*Required work*: Your transcription must include every record word for word and no pictures.

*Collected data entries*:
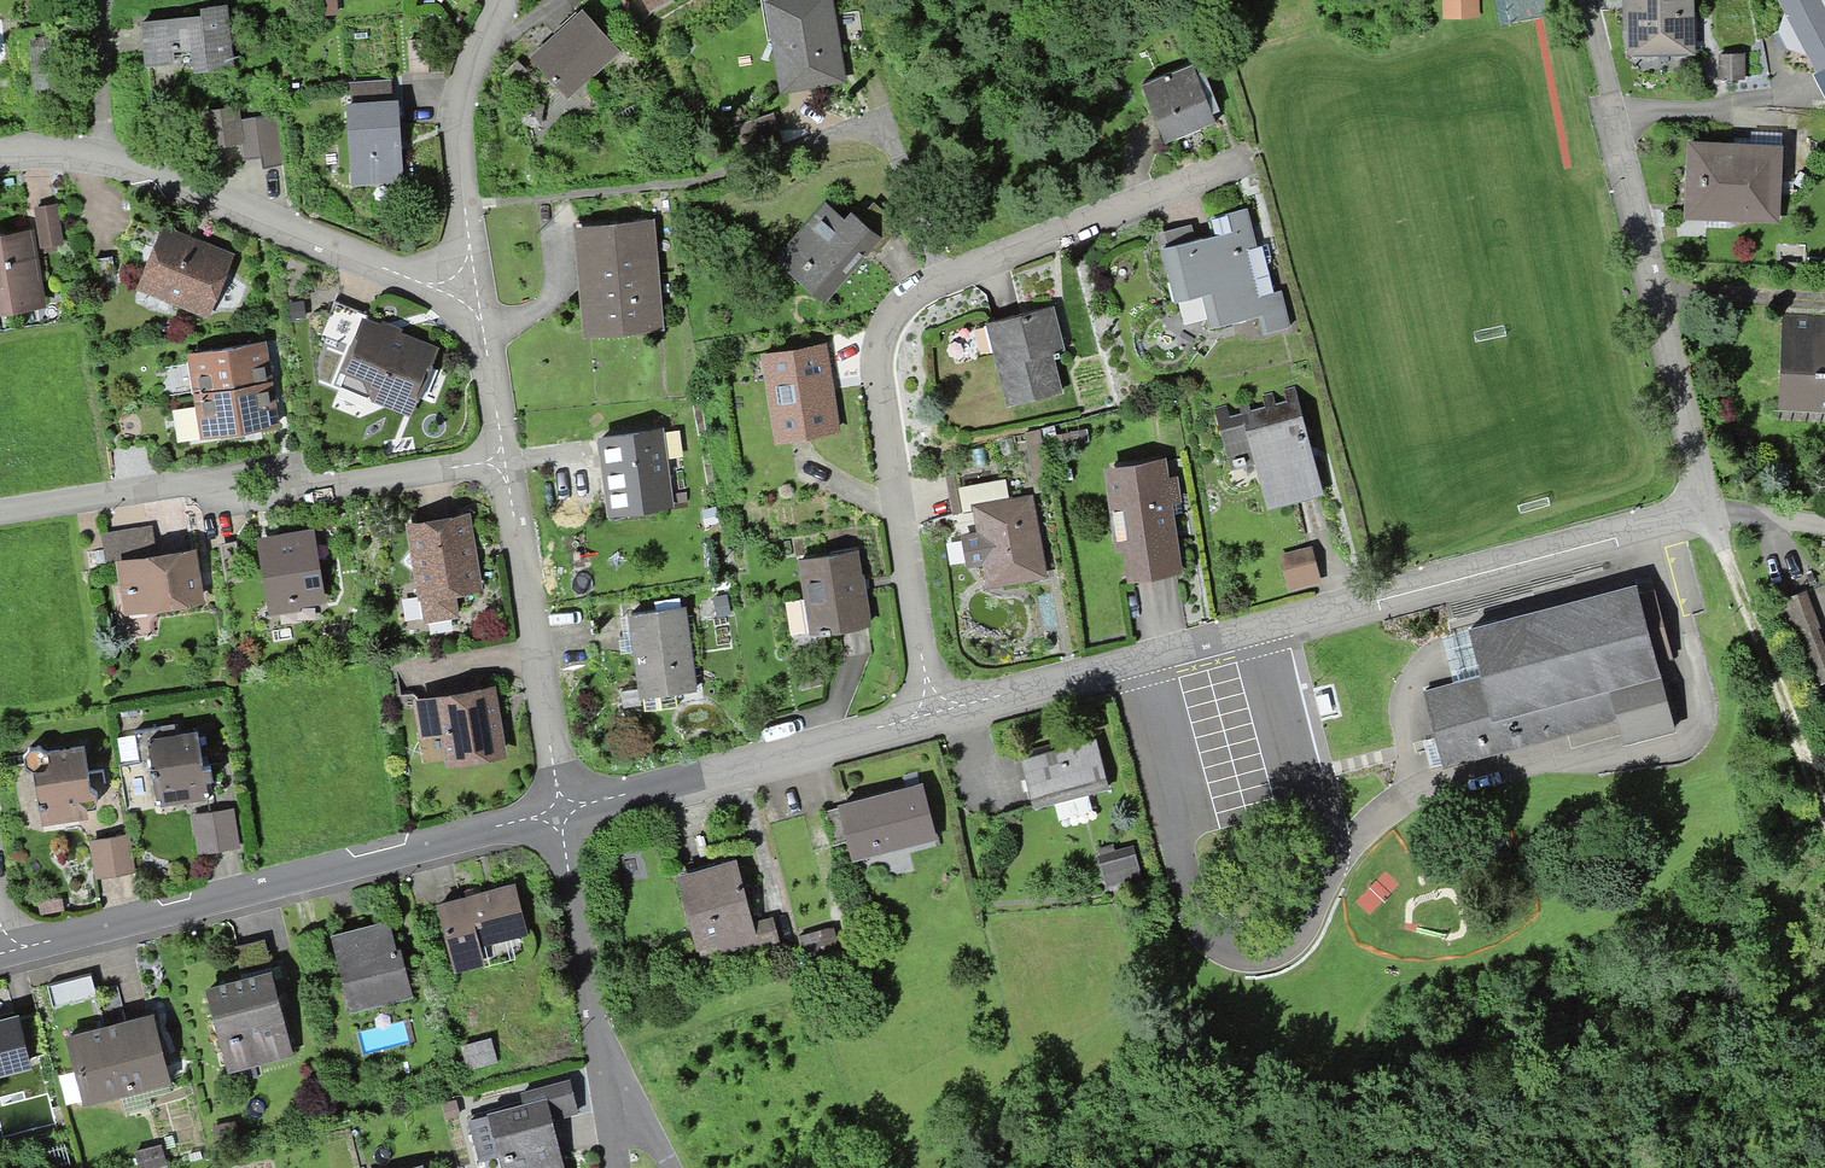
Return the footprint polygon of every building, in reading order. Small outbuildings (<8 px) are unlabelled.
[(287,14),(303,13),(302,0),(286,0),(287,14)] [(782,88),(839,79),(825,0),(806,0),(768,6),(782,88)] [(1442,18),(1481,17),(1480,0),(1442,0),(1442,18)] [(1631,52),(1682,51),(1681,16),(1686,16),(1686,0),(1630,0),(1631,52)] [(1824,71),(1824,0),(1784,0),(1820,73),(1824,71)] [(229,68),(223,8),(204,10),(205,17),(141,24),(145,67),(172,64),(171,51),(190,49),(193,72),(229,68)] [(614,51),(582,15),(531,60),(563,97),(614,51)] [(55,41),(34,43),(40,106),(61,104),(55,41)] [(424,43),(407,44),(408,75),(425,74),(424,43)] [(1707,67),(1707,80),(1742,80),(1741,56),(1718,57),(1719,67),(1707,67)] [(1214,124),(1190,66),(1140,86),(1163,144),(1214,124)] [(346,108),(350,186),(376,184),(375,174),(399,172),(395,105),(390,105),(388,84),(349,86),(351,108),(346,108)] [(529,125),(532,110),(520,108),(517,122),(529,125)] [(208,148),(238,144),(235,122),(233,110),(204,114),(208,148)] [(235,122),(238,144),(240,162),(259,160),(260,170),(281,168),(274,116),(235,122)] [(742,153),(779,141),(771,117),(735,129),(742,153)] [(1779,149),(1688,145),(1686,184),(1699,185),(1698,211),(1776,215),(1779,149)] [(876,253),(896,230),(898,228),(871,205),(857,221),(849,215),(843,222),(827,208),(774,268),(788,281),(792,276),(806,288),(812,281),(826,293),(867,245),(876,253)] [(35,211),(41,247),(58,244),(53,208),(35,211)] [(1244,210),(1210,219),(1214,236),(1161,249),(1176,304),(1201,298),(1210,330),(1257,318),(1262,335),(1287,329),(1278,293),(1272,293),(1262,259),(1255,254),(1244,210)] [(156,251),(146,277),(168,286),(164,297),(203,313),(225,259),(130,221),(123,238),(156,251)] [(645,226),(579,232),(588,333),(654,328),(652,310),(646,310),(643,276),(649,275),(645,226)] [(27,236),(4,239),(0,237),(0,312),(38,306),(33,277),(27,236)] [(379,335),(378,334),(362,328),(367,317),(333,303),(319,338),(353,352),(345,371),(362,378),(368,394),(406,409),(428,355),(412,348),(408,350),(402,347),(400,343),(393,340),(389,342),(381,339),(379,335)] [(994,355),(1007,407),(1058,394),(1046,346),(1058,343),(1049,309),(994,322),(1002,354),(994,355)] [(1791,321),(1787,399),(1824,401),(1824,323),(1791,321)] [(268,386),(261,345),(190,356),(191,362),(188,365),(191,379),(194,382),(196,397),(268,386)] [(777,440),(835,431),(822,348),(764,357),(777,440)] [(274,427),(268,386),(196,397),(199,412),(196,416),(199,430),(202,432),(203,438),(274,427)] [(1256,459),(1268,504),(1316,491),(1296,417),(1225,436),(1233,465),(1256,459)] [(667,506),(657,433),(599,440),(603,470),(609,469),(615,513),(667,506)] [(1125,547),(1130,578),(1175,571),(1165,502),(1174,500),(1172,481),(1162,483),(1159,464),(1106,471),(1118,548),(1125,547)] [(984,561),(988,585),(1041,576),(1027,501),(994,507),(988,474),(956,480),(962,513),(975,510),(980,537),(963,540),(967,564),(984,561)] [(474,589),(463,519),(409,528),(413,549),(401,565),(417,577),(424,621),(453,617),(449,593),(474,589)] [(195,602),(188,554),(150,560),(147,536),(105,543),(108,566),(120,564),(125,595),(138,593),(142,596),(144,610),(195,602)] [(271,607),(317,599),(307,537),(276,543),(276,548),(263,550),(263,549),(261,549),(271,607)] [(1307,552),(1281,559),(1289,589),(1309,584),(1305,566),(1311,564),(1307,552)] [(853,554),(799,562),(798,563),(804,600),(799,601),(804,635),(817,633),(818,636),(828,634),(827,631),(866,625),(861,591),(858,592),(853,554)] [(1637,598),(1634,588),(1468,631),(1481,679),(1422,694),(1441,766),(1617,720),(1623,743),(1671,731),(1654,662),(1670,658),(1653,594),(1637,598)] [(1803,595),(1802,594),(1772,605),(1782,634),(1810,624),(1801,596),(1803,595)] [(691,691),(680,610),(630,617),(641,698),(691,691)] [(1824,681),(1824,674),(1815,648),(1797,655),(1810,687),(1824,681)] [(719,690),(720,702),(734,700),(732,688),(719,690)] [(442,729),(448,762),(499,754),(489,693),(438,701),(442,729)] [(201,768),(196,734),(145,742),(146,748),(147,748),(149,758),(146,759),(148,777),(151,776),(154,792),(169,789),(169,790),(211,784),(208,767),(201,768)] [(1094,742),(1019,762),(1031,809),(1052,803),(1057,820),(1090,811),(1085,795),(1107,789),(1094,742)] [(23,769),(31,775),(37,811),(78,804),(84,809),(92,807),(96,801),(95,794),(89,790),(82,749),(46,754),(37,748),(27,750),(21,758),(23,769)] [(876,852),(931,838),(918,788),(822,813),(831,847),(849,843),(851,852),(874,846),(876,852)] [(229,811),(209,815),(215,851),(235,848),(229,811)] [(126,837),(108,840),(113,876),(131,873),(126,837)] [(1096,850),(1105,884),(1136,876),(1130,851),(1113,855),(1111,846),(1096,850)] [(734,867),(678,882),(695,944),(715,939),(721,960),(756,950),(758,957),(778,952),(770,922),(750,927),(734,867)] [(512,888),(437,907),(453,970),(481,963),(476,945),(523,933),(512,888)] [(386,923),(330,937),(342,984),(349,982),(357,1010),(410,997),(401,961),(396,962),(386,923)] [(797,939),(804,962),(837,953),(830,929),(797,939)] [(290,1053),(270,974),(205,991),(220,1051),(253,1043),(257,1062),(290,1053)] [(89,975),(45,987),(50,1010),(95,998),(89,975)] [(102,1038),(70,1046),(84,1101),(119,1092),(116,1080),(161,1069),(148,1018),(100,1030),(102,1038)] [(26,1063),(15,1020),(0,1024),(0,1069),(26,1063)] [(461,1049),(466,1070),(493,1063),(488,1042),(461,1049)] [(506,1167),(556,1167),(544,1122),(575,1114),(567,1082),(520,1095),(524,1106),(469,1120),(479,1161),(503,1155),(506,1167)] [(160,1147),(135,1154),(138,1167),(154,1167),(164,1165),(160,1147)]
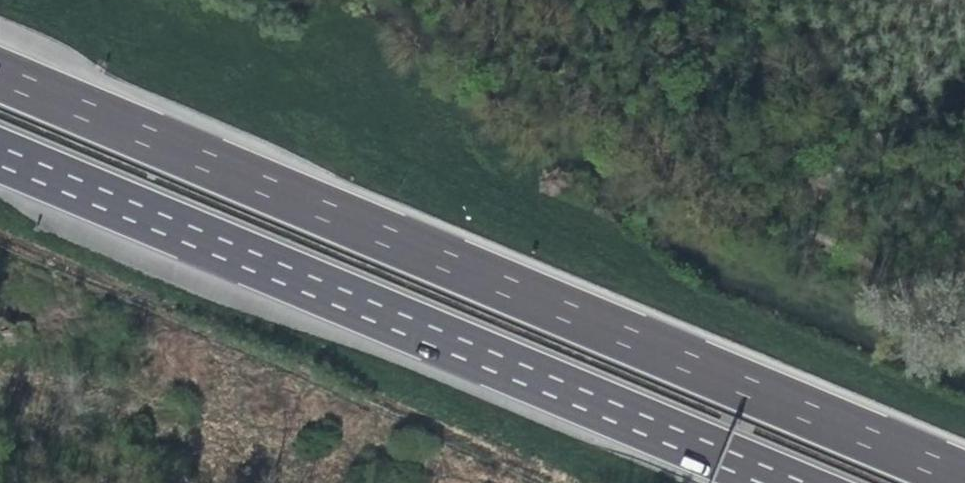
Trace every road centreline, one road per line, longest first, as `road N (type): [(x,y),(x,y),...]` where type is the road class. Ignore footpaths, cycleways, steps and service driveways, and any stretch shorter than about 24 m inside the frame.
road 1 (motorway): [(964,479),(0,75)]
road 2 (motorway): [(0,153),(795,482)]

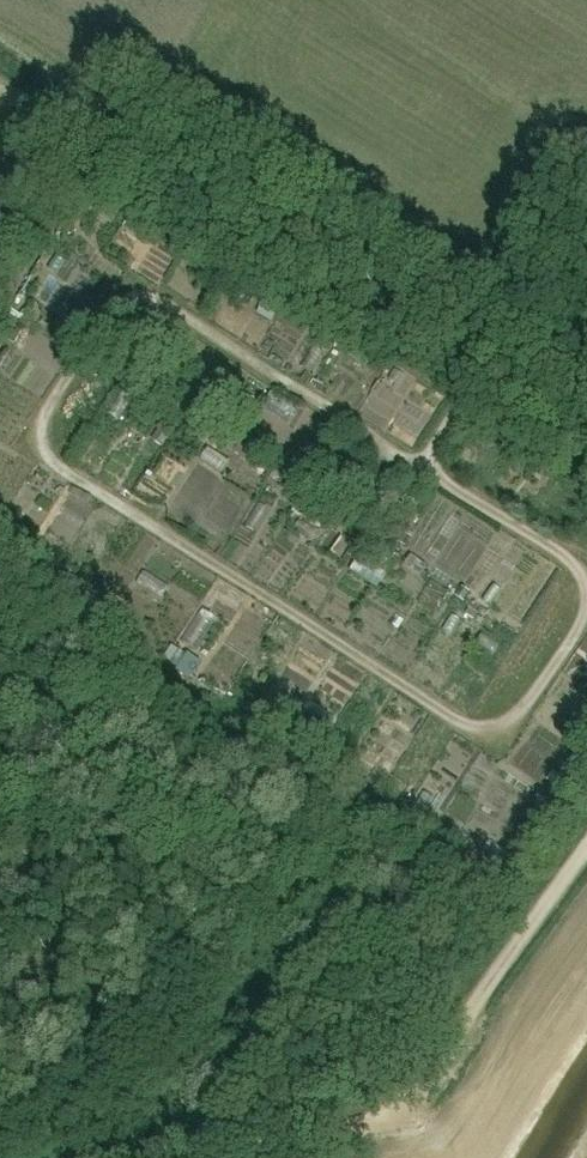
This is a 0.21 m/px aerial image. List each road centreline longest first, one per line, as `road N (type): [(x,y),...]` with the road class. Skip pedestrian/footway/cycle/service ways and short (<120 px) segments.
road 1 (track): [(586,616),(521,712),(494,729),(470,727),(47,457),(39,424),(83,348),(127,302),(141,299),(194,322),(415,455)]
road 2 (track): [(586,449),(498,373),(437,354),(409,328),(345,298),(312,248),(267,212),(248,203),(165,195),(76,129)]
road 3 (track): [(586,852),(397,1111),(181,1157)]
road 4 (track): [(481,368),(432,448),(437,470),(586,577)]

*Task result*:
Return the footprint polygon of every building, in reading order. Small outbuildings (<8 px) are unlabelled.
[(287,14),(303,13),(302,0),(286,0),(287,14)] [(782,88),(839,79),(825,0),(806,0),(768,6),(782,88)] [(1442,18),(1481,17),(1480,0),(1442,0),(1442,18)] [(1631,52),(1682,51),(1681,16),(1686,16),(1686,0),(1630,0),(1631,52)] [(1824,71),(1824,0),(1784,0),(1820,73),(1824,71)] [(229,68),(223,8),(204,10),(205,17),(141,24),(145,67),(172,64),(171,51),(190,49),(193,72),(229,68)] [(614,51),(582,15),(531,60),(563,97),(614,51)] [(55,41),(34,43),(40,106),(61,104),(55,41)] [(424,43),(407,44),(408,75),(425,74),(424,43)] [(1707,67),(1707,80),(1742,80),(1741,56),(1718,57),(1719,67),(1707,67)] [(1214,124),(1190,66),(1140,86),(1163,144),(1214,124)] [(346,108),(350,186),(376,184),(375,174),(399,172),(395,105),(390,105),(388,84),(349,86),(351,108),(346,108)] [(529,125),(532,110),(520,108),(517,122),(529,125)] [(208,148),(238,144),(235,122),(233,110),(204,114),(208,148)] [(235,122),(238,144),(240,162),(259,160),(260,170),(281,168),(274,116),(235,122)] [(742,153),(779,141),(771,117),(735,129),(742,153)] [(1779,149),(1688,145),(1686,184),(1699,185),(1698,211),(1776,215),(1779,149)] [(876,253),(896,230),(898,228),(871,205),(857,221),(849,215),(843,222),(827,208),(774,268),(788,281),(792,276),(806,288),(812,281),(826,293),(867,245),(876,253)] [(35,211),(41,247),(58,244),(53,208),(35,211)] [(1244,210),(1210,219),(1214,236),(1161,249),(1176,304),(1201,298),(1210,330),(1257,318),(1262,335),(1287,329),(1278,293),(1272,293),(1262,259),(1255,254),(1244,210)] [(156,251),(146,277),(168,286),(164,297),(203,313),(225,259),(130,221),(123,238),(156,251)] [(645,226),(579,232),(588,333),(654,328),(652,310),(646,310),(643,276),(649,275),(645,226)] [(27,236),(4,239),(0,237),(0,312),(38,306),(33,277),(27,236)] [(379,335),(378,334),(362,328),(367,317),(333,303),(319,338),(353,352),(345,371),(362,378),(368,394),(406,409),(428,355),(412,348),(408,350),(402,347),(400,343),(393,340),(389,342),(381,339),(379,335)] [(994,355),(1007,407),(1058,394),(1046,346),(1058,343),(1049,309),(994,322),(1002,354),(994,355)] [(1791,321),(1787,399),(1824,401),(1824,323),(1791,321)] [(268,386),(261,345),(190,356),(191,362),(188,365),(191,379),(194,382),(196,397),(268,386)] [(777,440),(835,431),(822,348),(764,357),(777,440)] [(274,427),(268,386),(196,397),(199,412),(196,416),(199,430),(202,432),(203,438),(274,427)] [(1256,459),(1268,504),(1316,491),(1296,417),(1225,436),(1233,465),(1256,459)] [(667,506),(657,433),(599,440),(603,470),(609,469),(615,513),(667,506)] [(1125,547),(1130,578),(1175,571),(1165,502),(1174,500),(1172,481),(1162,483),(1159,464),(1106,471),(1118,548),(1125,547)] [(984,561),(988,585),(1041,576),(1027,501),(994,507),(988,474),(956,480),(962,513),(975,510),(980,537),(963,540),(967,564),(984,561)] [(474,589),(463,519),(409,528),(413,549),(401,565),(417,577),(424,621),(453,617),(449,593),(474,589)] [(195,602),(188,554),(150,560),(147,536),(105,543),(108,566),(120,564),(125,595),(138,593),(142,596),(144,610),(195,602)] [(271,607),(317,599),(307,537),(276,543),(276,548),(263,550),(263,549),(261,549),(271,607)] [(1307,552),(1281,559),(1289,589),(1309,584),(1305,566),(1311,564),(1307,552)] [(853,554),(799,562),(798,563),(804,600),(799,601),(804,635),(817,633),(818,636),(828,634),(827,631),(866,625),(861,591),(858,592),(853,554)] [(1637,598),(1634,588),(1468,631),(1481,679),(1422,694),(1441,766),(1617,720),(1623,743),(1671,731),(1654,662),(1670,658),(1653,594),(1637,598)] [(1803,595),(1802,594),(1772,605),(1782,634),(1810,624),(1801,596),(1803,595)] [(691,691),(680,610),(630,617),(641,698),(691,691)] [(1824,681),(1824,674),(1815,648),(1797,655),(1810,687),(1824,681)] [(719,690),(720,702),(734,700),(732,688),(719,690)] [(442,729),(448,762),(499,754),(489,693),(438,701),(442,729)] [(201,768),(196,734),(145,742),(146,748),(147,748),(149,758),(146,759),(148,777),(151,776),(154,792),(169,789),(169,790),(211,784),(208,767),(201,768)] [(1094,742),(1019,762),(1031,809),(1052,803),(1057,820),(1090,811),(1085,795),(1107,789),(1094,742)] [(23,769),(31,775),(37,811),(78,804),(84,809),(92,807),(96,801),(95,794),(89,790),(82,749),(46,754),(37,748),(27,750),(21,758),(23,769)] [(876,852),(931,838),(918,788),(822,813),(831,847),(849,843),(851,852),(874,846),(876,852)] [(229,811),(209,815),(215,851),(235,848),(229,811)] [(126,837),(108,840),(113,876),(131,873),(126,837)] [(1096,850),(1105,884),(1136,876),(1130,851),(1113,855),(1111,846),(1096,850)] [(734,867),(678,882),(695,944),(715,939),(721,960),(756,950),(758,957),(778,952),(770,922),(750,927),(734,867)] [(512,888),(437,907),(453,970),(481,963),(476,945),(523,933),(512,888)] [(386,923),(330,937),(342,984),(349,982),(357,1010),(410,997),(401,961),(396,962),(386,923)] [(797,939),(804,962),(837,953),(830,929),(797,939)] [(290,1053),(270,974),(205,991),(220,1051),(253,1043),(257,1062),(290,1053)] [(89,975),(45,987),(50,1010),(95,998),(89,975)] [(102,1038),(70,1046),(84,1101),(119,1092),(116,1080),(161,1069),(148,1018),(100,1030),(102,1038)] [(26,1063),(15,1020),(0,1024),(0,1069),(26,1063)] [(461,1049),(466,1070),(493,1063),(488,1042),(461,1049)] [(506,1167),(556,1167),(544,1122),(575,1114),(567,1082),(520,1095),(524,1106),(469,1120),(479,1161),(503,1155),(506,1167)] [(160,1147),(135,1154),(138,1167),(154,1167),(164,1165),(160,1147)]
Trace every road centreline, one road per line, longest first, as `road N (type): [(x,y),(x,y),...]` where type is the road class. Ignore footpaths, cycleways, steps and service driveways, and any stretch shorter than about 24 m inside the frame.
road 1 (motorway): [(964,479),(0,75)]
road 2 (motorway): [(0,153),(795,482)]

This is a 0.21 m/px aerial image. List each road centreline longest first, one per line, as `road N (type): [(x,y),...]` with the road class. Skip pedestrian/footway/cycle/service ways and short (<120 px) segments.
road 1 (track): [(586,616),(521,712),(494,729),(470,727),(47,457),(39,424),(83,348),(127,302),(141,299),(194,322),(415,455)]
road 2 (track): [(586,449),(498,373),(437,354),(409,328),(345,298),(312,248),(267,212),(248,203),(165,195),(76,129)]
road 3 (track): [(586,852),(397,1111),(181,1157)]
road 4 (track): [(481,368),(432,448),(437,470),(586,577)]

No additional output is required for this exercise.